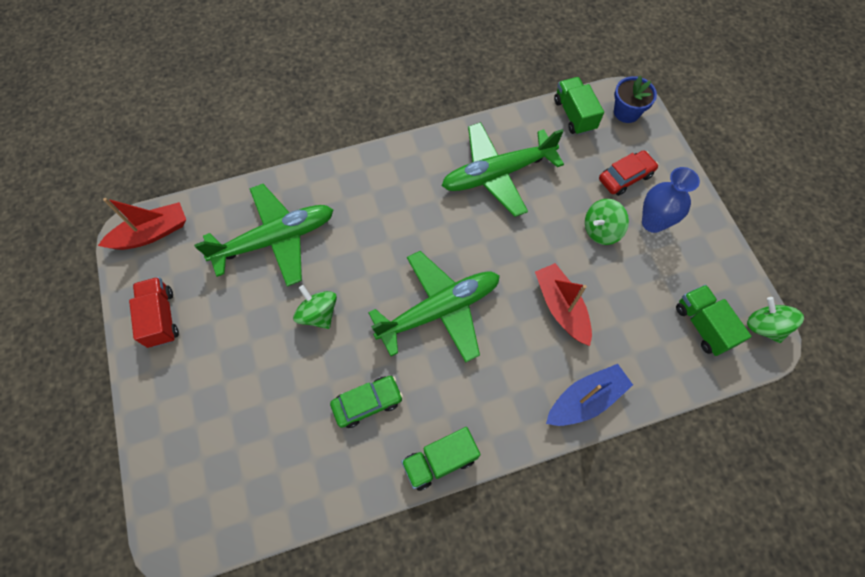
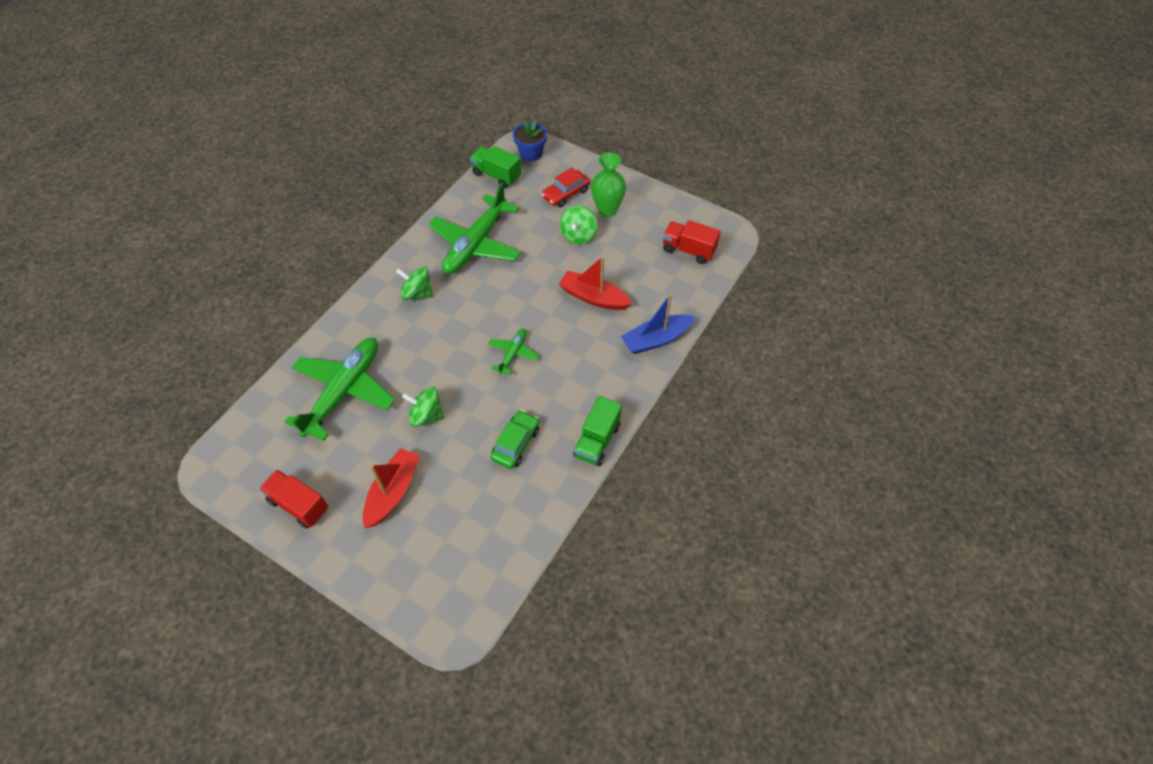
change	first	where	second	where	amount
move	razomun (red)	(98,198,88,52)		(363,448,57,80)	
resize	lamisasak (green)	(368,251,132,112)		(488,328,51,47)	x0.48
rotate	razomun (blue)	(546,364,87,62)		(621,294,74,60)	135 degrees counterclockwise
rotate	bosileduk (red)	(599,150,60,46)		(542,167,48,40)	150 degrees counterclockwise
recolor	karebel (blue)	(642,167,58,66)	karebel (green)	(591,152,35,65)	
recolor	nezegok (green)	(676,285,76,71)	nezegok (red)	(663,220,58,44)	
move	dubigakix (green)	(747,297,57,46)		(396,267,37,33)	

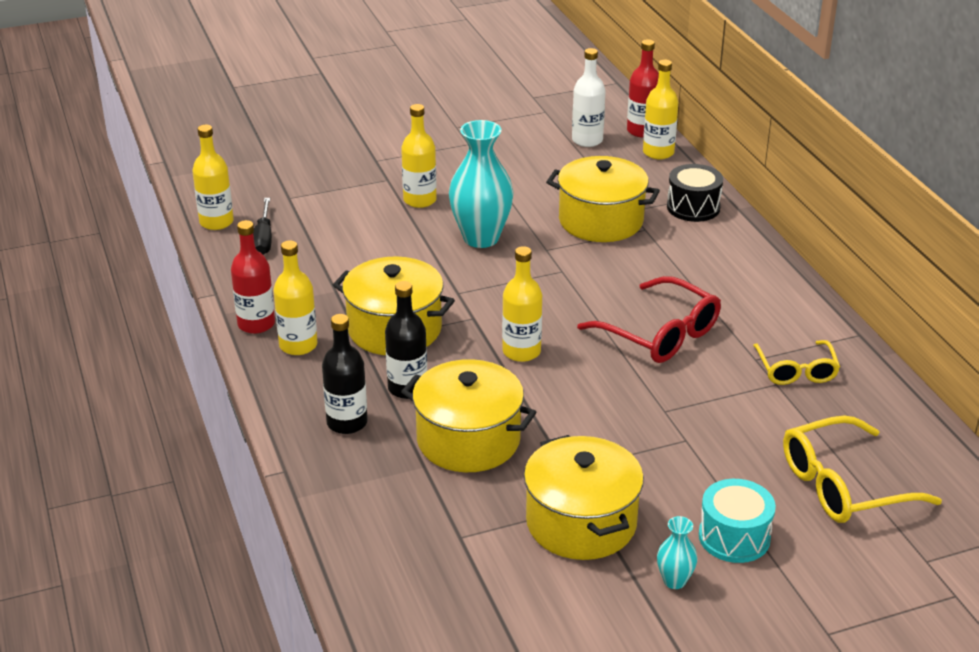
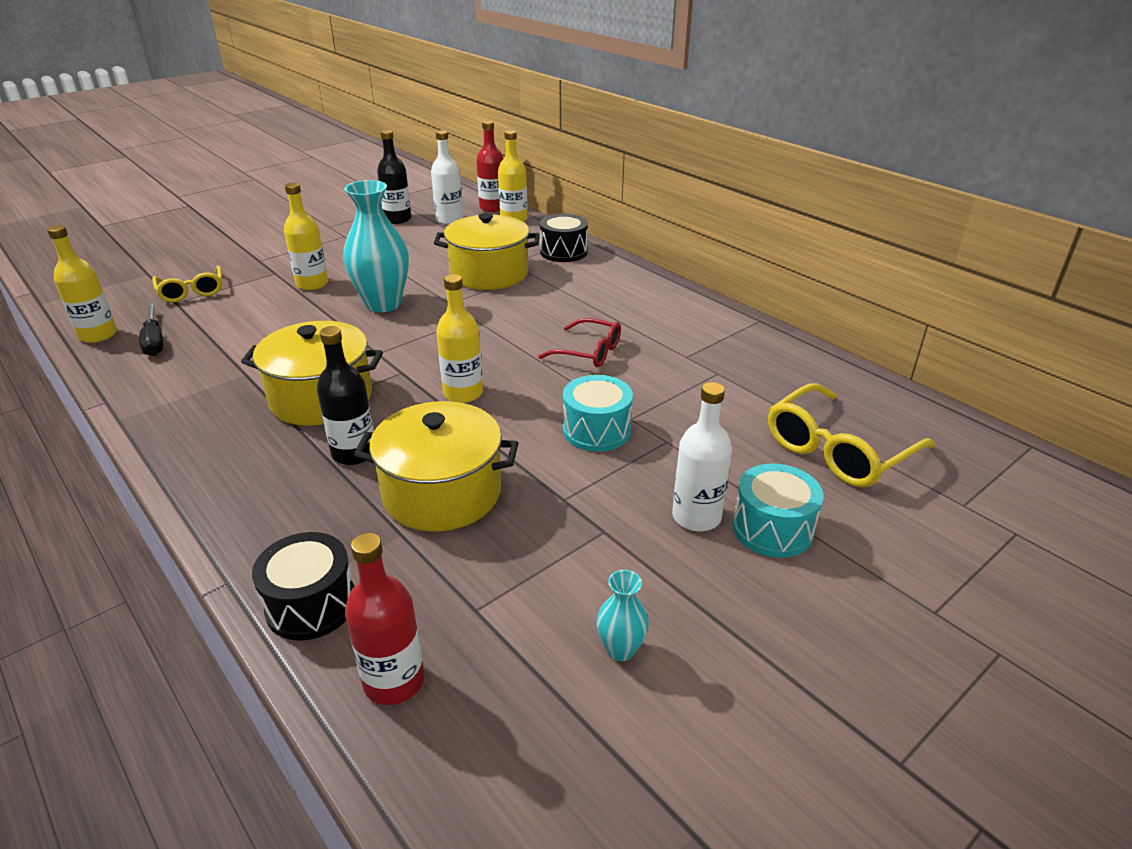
change	first	where	second	where	amount
move	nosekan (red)	(231,220,44,114)		(345,533,79,172)	
delete	nosekan (yellow)	(273,240,44,115)			
move	nosekan (black)	(322,314,46,120)		(377,130,35,94)	
delete	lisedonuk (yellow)	(524,435,120,125)			
resize	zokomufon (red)	(577,276,144,87)		(538,318,83,49)	x0.64
move	karebel (turquoise)	(657,516,41,73)		(596,570,53,91)	
move	zokomufon (yellow)	(753,340,87,45)		(152,266,70,36)	
insert			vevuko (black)	(252,532,102,109)	
insert			vevuko (turquoise)	(563,375,70,77)	
insert			nosekan (white)	(672,382,60,149)	

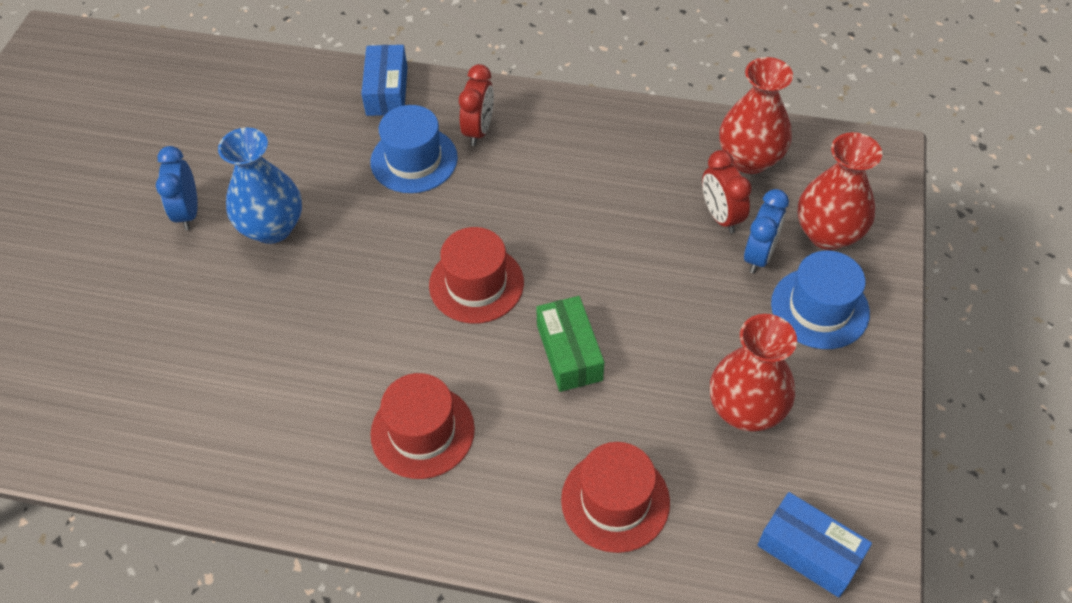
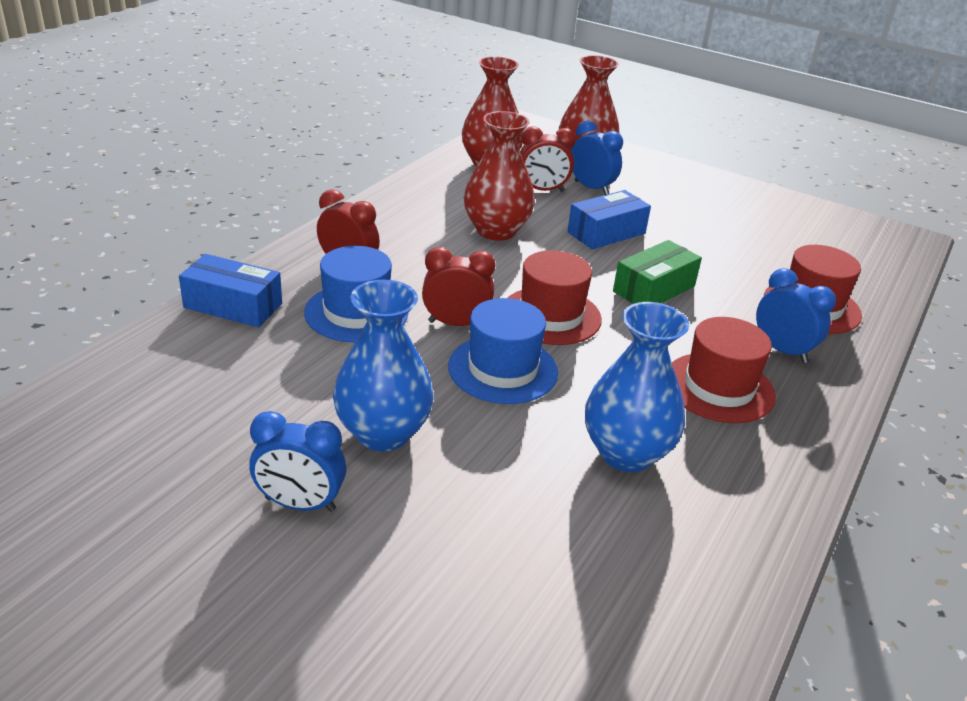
change	first	where	second	where	amount
rotate	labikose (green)	(536,296,68,96)		(613,240,89,64)	45 degrees counterclockwise
move	karebel (red)	(710,314,87,118)		(464,111,71,130)	
move	labikose (blue)	(758,492,114,106)		(567,190,84,59)	
move	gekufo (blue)	(771,251,99,98)		(448,298,110,106)	
insert			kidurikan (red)	(422,247,74,79)	
insert			karebel (blue)	(585,302,104,170)	
insert			kidurikan (blue)	(756,268,80,95)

Exercise directions: Could you retype each line of the material above exactly, skipping the pictures?

Result of the exercise:
change	first	where	second	where	amount
move	razomun (red)	(98,198,88,52)		(363,448,57,80)	
resize	lamisasak (green)	(368,251,132,112)		(488,328,51,47)	x0.48
rotate	razomun (blue)	(546,364,87,62)		(621,294,74,60)	135 degrees counterclockwise
rotate	bosileduk (red)	(599,150,60,46)		(542,167,48,40)	150 degrees counterclockwise
recolor	karebel (blue)	(642,167,58,66)	karebel (green)	(591,152,35,65)	
recolor	nezegok (green)	(676,285,76,71)	nezegok (red)	(663,220,58,44)	
move	dubigakix (green)	(747,297,57,46)		(396,267,37,33)	

change	first	where	second	where	amount
move	nosekan (red)	(231,220,44,114)		(345,533,79,172)	
delete	nosekan (yellow)	(273,240,44,115)			
move	nosekan (black)	(322,314,46,120)		(377,130,35,94)	
delete	lisedonuk (yellow)	(524,435,120,125)			
resize	zokomufon (red)	(577,276,144,87)		(538,318,83,49)	x0.64
move	karebel (turquoise)	(657,516,41,73)		(596,570,53,91)	
move	zokomufon (yellow)	(753,340,87,45)		(152,266,70,36)	
insert			vevuko (black)	(252,532,102,109)	
insert			vevuko (turquoise)	(563,375,70,77)	
insert			nosekan (white)	(672,382,60,149)	

change	first	where	second	where	amount
rotate	labikose (green)	(536,296,68,96)		(613,240,89,64)	45 degrees counterclockwise
move	karebel (red)	(710,314,87,118)		(464,111,71,130)	
move	labikose (blue)	(758,492,114,106)		(567,190,84,59)	
move	gekufo (blue)	(771,251,99,98)		(448,298,110,106)	
insert			kidurikan (red)	(422,247,74,79)	
insert			karebel (blue)	(585,302,104,170)	
insert			kidurikan (blue)	(756,268,80,95)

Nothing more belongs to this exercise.